- EXERCISE INSTRUCTIONS -
Copy verbatim the material from its first line to the line that holds "Look at this", including that line.

- TASK DATA -
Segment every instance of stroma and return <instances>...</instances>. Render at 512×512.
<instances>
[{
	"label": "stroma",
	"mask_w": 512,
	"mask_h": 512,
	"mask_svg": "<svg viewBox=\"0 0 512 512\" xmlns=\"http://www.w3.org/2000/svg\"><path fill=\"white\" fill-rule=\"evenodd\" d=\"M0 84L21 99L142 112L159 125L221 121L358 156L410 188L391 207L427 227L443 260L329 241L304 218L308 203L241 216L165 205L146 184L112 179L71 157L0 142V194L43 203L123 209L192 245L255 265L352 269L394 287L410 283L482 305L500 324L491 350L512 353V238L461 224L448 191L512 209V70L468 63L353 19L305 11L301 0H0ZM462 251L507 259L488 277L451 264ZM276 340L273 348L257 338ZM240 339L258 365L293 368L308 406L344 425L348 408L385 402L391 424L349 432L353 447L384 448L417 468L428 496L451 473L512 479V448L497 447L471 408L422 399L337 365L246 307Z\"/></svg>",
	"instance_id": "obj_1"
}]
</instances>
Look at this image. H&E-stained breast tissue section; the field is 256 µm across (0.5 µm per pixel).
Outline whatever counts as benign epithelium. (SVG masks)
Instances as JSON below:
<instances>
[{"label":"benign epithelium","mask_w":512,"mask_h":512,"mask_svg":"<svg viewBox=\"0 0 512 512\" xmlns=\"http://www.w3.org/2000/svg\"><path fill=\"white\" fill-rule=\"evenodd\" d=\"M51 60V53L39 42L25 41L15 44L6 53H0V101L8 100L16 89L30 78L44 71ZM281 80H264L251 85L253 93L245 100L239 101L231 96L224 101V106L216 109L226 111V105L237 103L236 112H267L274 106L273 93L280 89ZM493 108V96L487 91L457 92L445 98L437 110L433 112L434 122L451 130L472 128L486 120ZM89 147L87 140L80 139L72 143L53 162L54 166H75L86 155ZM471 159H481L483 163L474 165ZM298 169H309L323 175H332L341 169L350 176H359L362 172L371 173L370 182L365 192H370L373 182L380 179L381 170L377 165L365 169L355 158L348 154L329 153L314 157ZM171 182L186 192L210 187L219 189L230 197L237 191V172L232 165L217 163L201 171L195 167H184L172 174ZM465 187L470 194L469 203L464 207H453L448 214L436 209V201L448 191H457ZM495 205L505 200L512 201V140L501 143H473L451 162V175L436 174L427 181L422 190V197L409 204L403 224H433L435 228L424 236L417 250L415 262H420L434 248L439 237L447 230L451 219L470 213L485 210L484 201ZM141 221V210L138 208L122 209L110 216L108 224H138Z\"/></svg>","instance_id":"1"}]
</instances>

- SOLUTION FOR THIS TASK -
Segment every instance of stroma and return <instances>...</instances>. Render at 512×512.
<instances>
[{
	"label": "stroma",
	"mask_w": 512,
	"mask_h": 512,
	"mask_svg": "<svg viewBox=\"0 0 512 512\" xmlns=\"http://www.w3.org/2000/svg\"><path fill=\"white\" fill-rule=\"evenodd\" d=\"M0 84L21 99L142 112L159 125L221 121L358 156L410 188L391 207L427 227L443 260L329 241L304 218L308 203L241 216L165 205L146 184L112 179L71 157L0 142V194L43 203L123 209L192 245L255 265L352 269L394 287L410 283L482 305L500 324L491 350L512 353V238L461 224L448 191L512 209V70L468 63L353 19L305 11L301 0H0ZM462 251L507 259L488 277L451 264ZM276 340L273 348L257 338ZM240 339L258 365L293 368L308 406L344 425L348 408L385 402L391 424L349 432L353 447L384 448L417 468L428 496L451 473L512 479V448L497 447L471 408L422 399L337 365L246 307Z\"/></svg>",
	"instance_id": "obj_1"
}]
</instances>
Look at this image. H&E-stained breast tissue section; the field is 256 µm across (0.5 µm per pixel).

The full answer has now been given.